[Assignment] Below are the records. List every line holding the word "goblet".

⁂

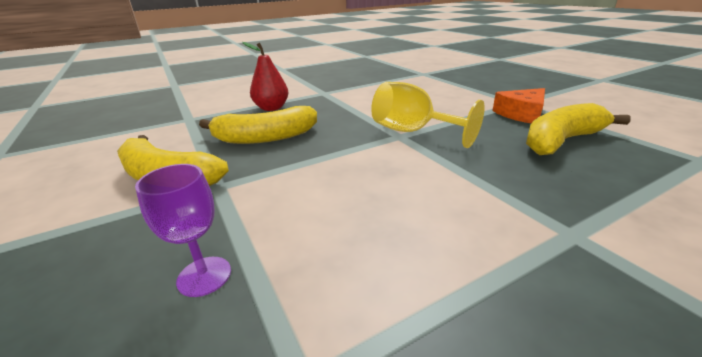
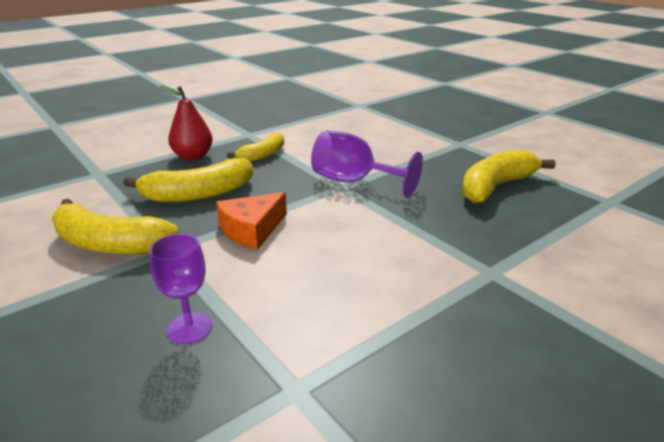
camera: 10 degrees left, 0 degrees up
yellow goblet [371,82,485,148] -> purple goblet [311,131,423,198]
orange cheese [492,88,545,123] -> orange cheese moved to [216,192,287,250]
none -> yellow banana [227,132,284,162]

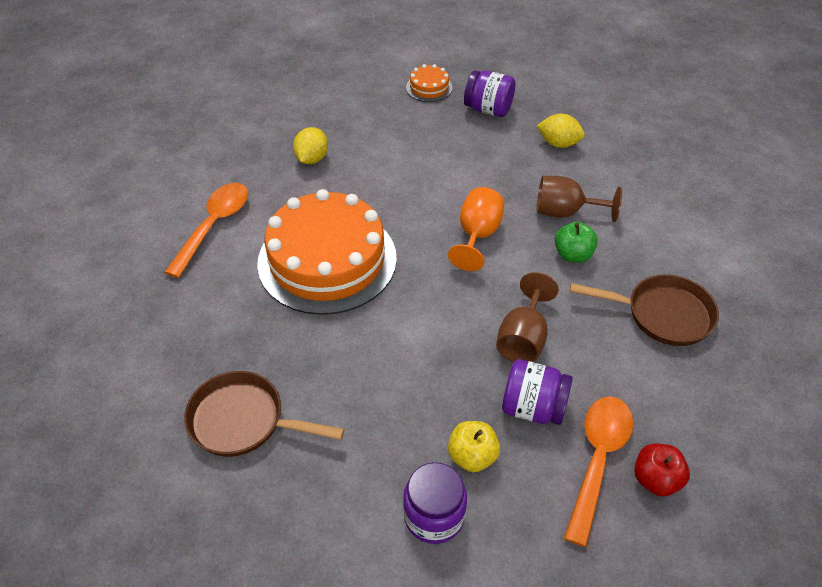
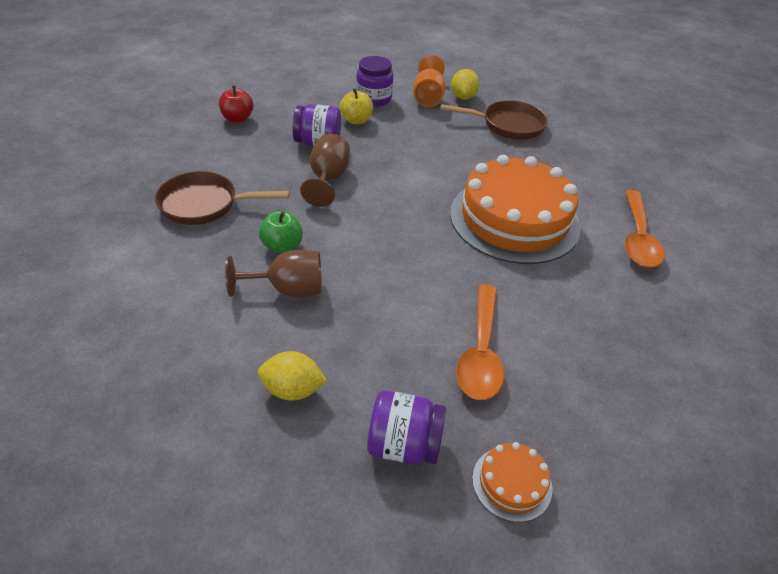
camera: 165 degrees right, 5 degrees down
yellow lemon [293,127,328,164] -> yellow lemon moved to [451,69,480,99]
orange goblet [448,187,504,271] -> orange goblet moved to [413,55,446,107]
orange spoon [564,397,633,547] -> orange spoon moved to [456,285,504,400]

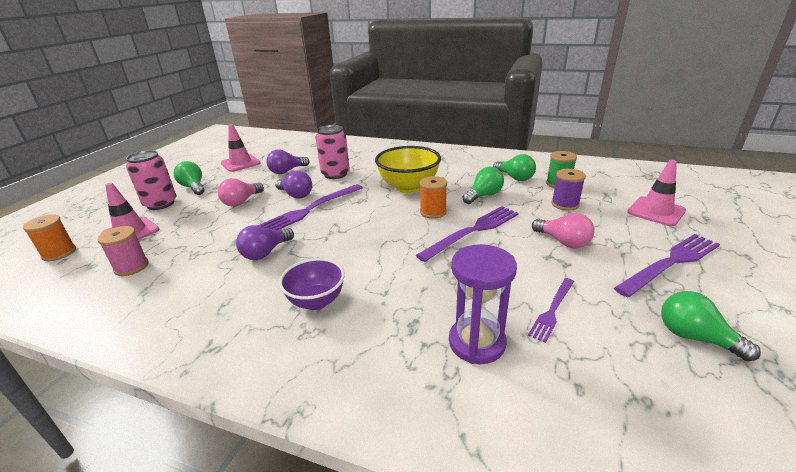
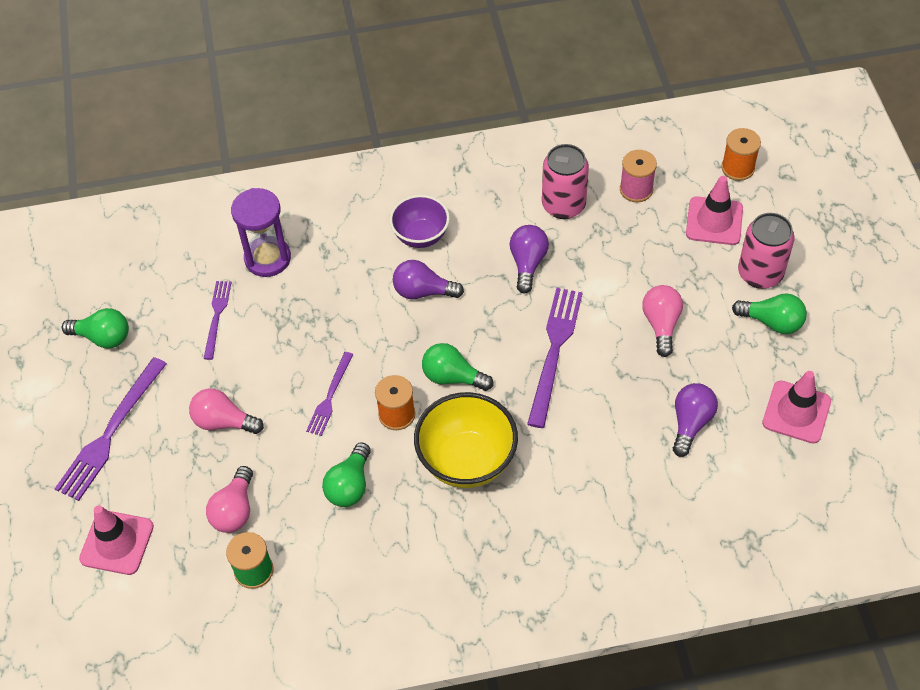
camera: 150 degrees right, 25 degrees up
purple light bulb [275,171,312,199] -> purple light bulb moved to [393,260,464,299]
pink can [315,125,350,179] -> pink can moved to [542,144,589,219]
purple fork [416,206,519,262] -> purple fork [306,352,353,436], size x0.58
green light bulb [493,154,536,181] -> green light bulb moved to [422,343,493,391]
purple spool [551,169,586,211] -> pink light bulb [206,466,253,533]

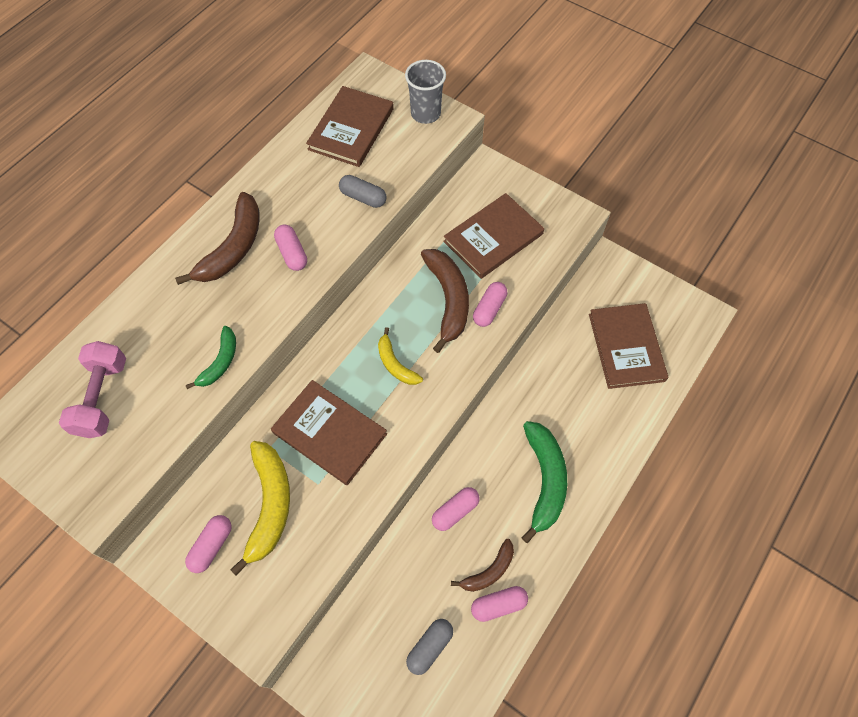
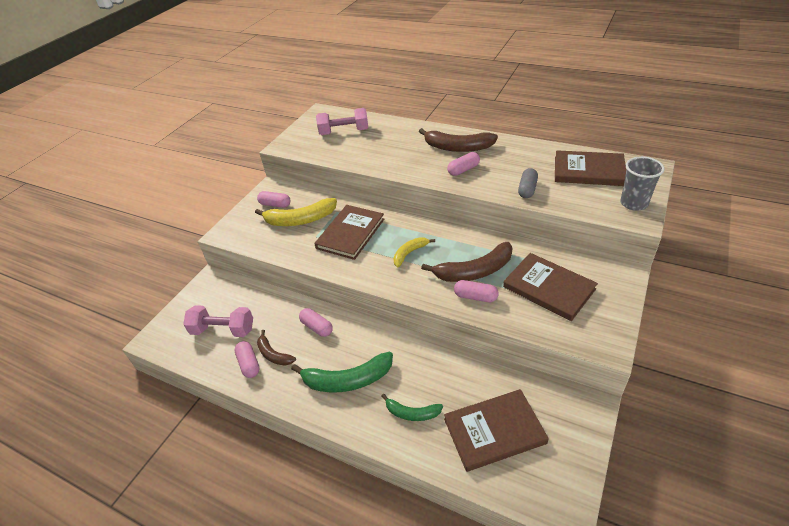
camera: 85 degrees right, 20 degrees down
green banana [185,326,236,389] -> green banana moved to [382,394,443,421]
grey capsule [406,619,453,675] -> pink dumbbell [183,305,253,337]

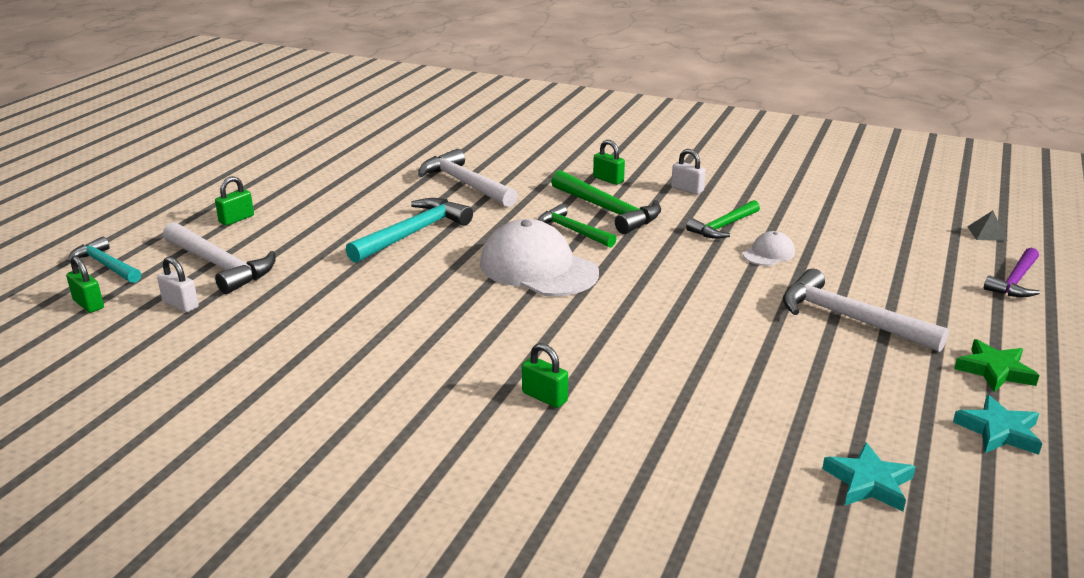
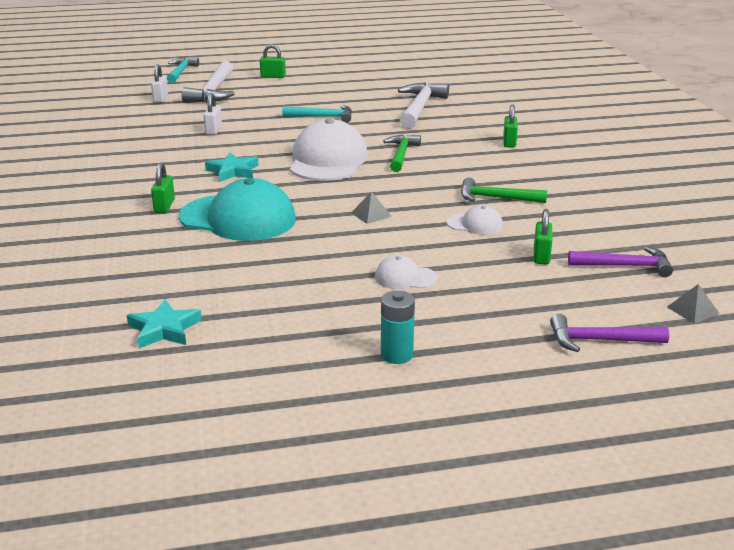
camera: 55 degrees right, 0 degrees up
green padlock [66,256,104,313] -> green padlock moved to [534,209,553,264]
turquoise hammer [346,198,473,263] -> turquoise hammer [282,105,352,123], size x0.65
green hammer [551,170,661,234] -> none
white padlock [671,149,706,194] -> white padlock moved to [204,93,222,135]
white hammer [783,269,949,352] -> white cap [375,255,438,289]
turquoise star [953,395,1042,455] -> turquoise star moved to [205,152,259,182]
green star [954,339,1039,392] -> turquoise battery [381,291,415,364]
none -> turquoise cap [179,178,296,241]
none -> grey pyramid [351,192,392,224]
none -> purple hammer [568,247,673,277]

⁂

[Solved exercise]
yellow goblet [371,82,485,148] -> purple goblet [311,131,423,198]
orange goblet [448,187,504,271] -> orange goblet moved to [413,55,446,107]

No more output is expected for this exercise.